## What is required
Nothing but the lines below, from the first through the line containing "none -> brown 1x2 plate [418,526,571,601]", should be set down, each one exactly and without pictures.

## Spatial object tracking data
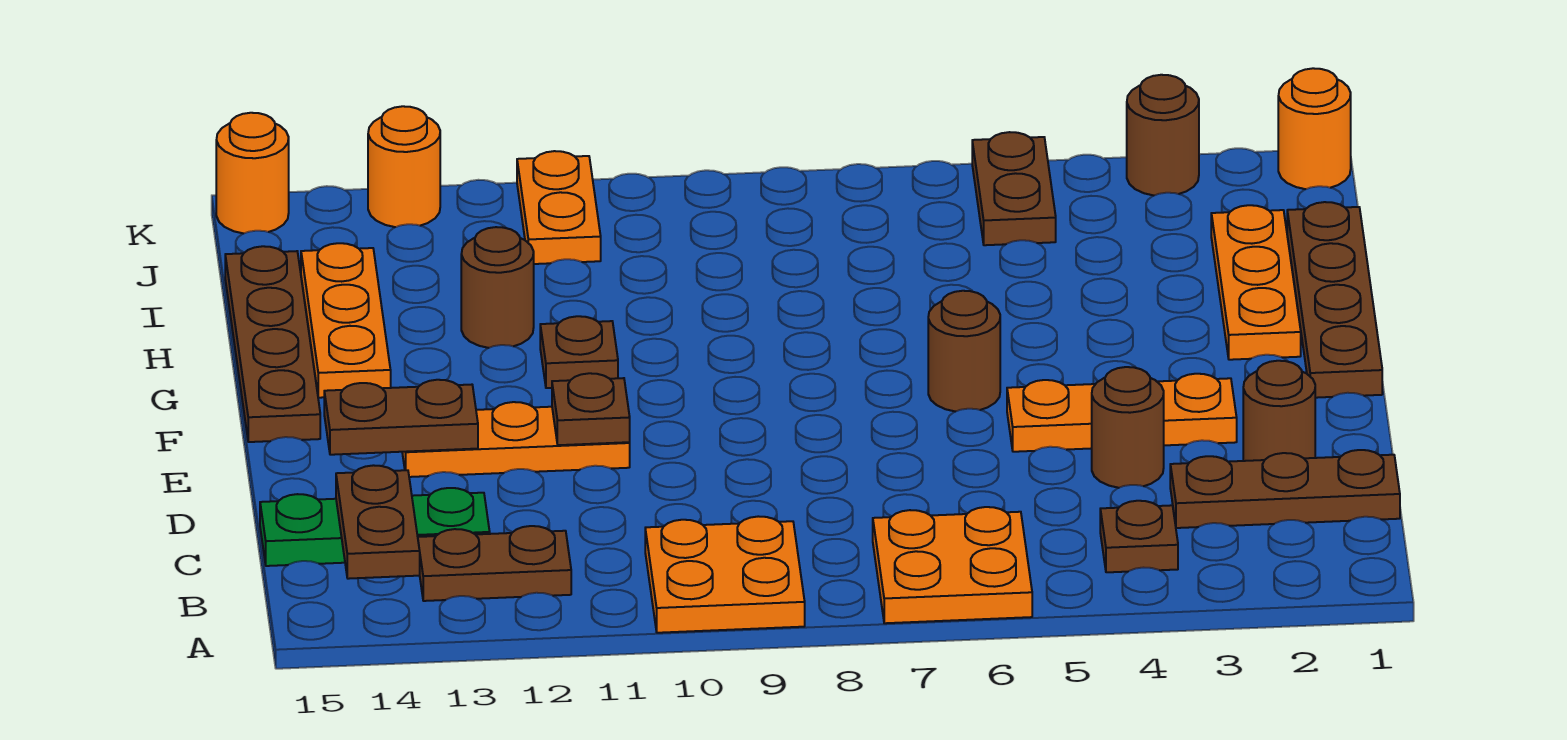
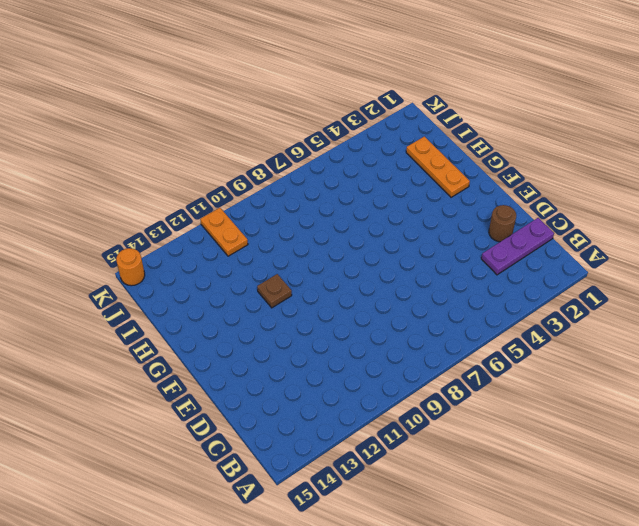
purple 1x3 plate [481,218,554,275] -> brown 1x3 plate [1170,450,1400,528]
none -> orange 2x2 plate [873,507,1032,623]
none -> orange 2x2 plate [645,516,805,633]
none -> brown 1x1 plate [1100,501,1178,572]

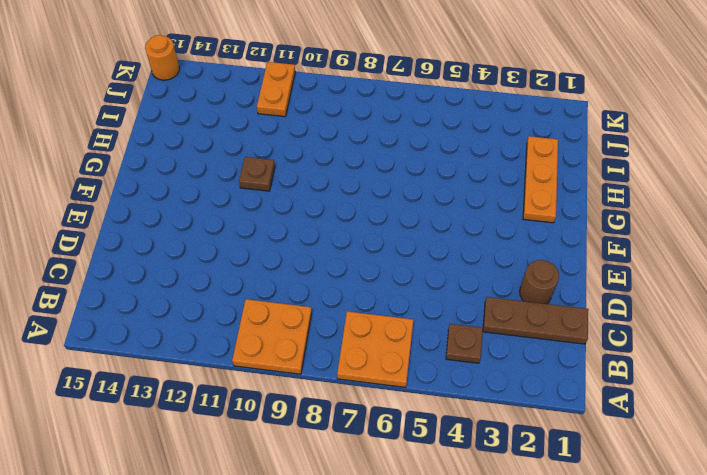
none -> brown 1x2 plate [418,526,571,601]
none -> green 1x3 plate [260,488,490,566]
none -> brown 1x1 round brick [1092,367,1164,488]

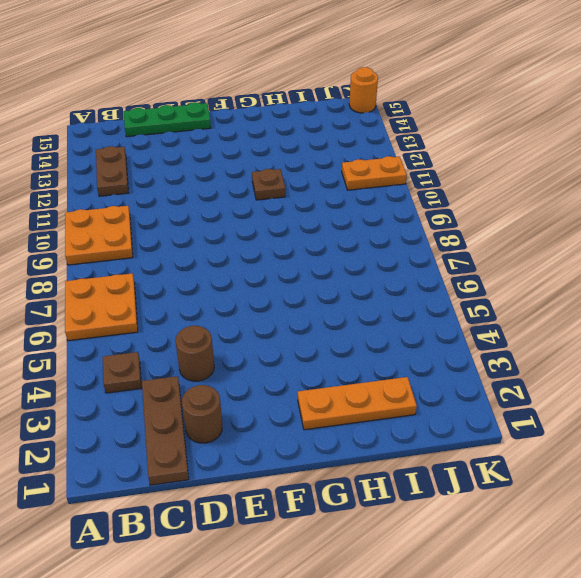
green 1x3 plate [124,102,211,137] -> green 1x3 plate turned to [260,488,490,566]
none -> orange 1x3 plate [1007,374,1237,452]
none -> orange 1x3 plate [402,402,630,477]
none -> brown 1x4 plate [1287,202,1382,398]

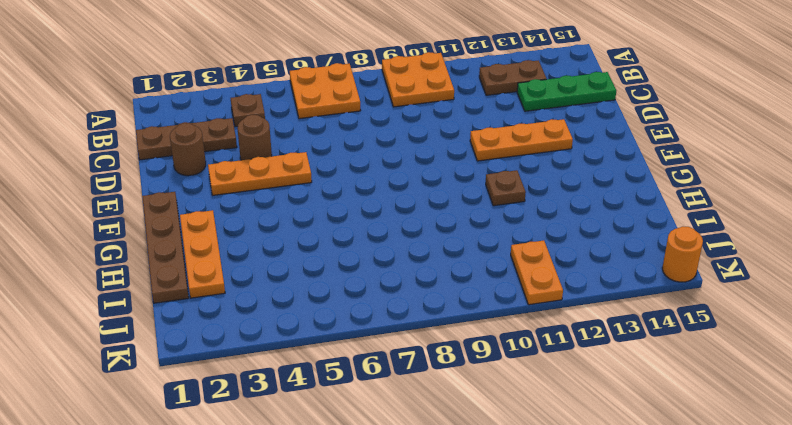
none -> brown 1x1 round brick [928,291,1000,412]
none -> brown 1x4 plate [225,246,320,442]
none -> orange 1x3 plate [301,243,391,398]

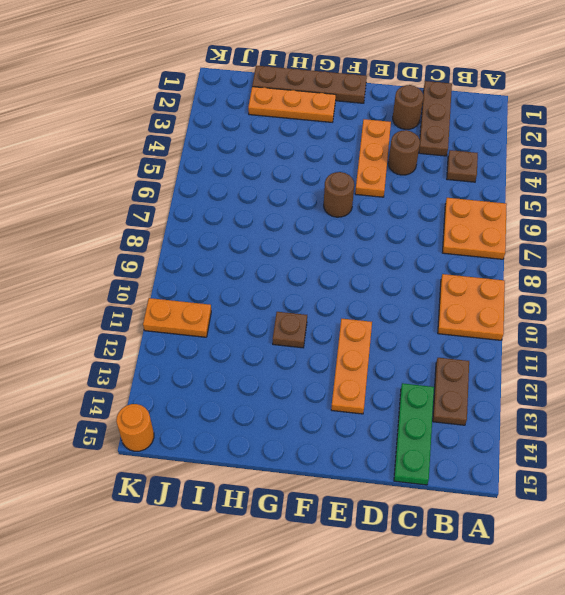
none -> brown 1x4 plate [225,246,320,442]
none -> orange 1x3 plate [301,243,391,398]
none -> brown 1x1 round brick [461,227,534,348]

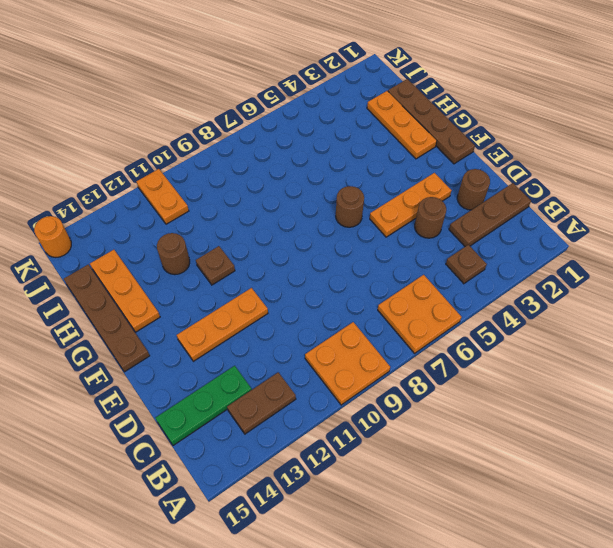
none -> brown 1x2 plate [972,132,1056,245]
none -> orange 1x1 round brick [1278,68,1351,189]
none -> brown 1x1 round brick [1127,75,1199,195]

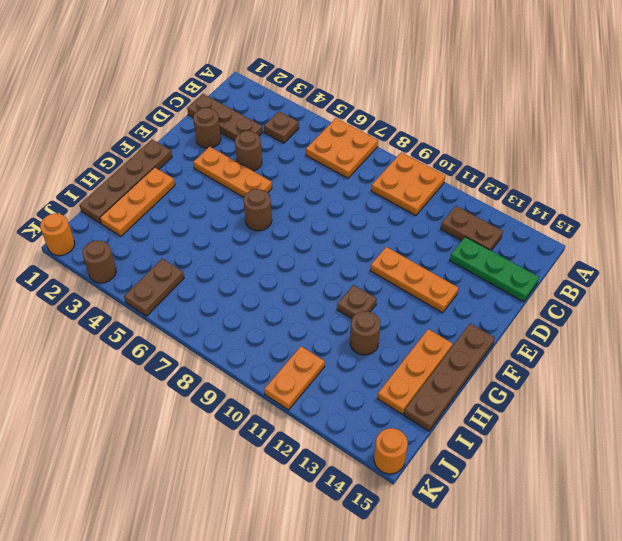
none -> orange 1x1 round brick [368,106,440,227]
none -> brown 1x2 plate [336,465,420,579]
none -> brown 1x1 plate [552,373,630,445]

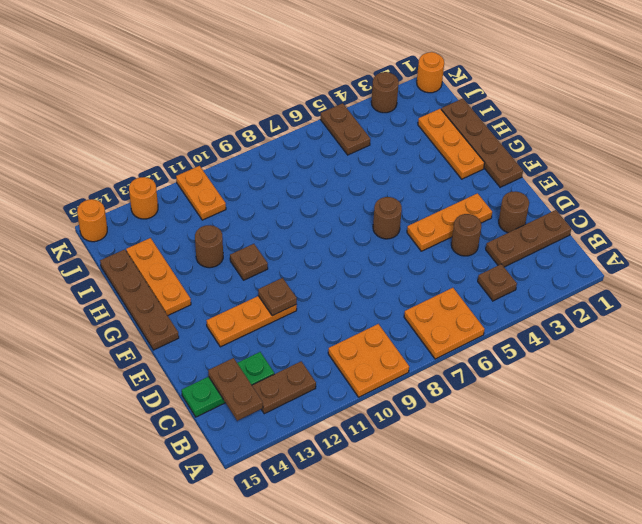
none -> brown 1x2 plate [324,380,478,455]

## Response area
purple 1x3 plate [481,218,554,275] -> brown 1x3 plate [1170,450,1400,528]
none -> orange 2x2 plate [873,507,1032,623]
none -> orange 2x2 plate [645,516,805,633]
none -> brown 1x1 plate [1100,501,1178,572]

none -> brown 1x2 plate [418,526,571,601]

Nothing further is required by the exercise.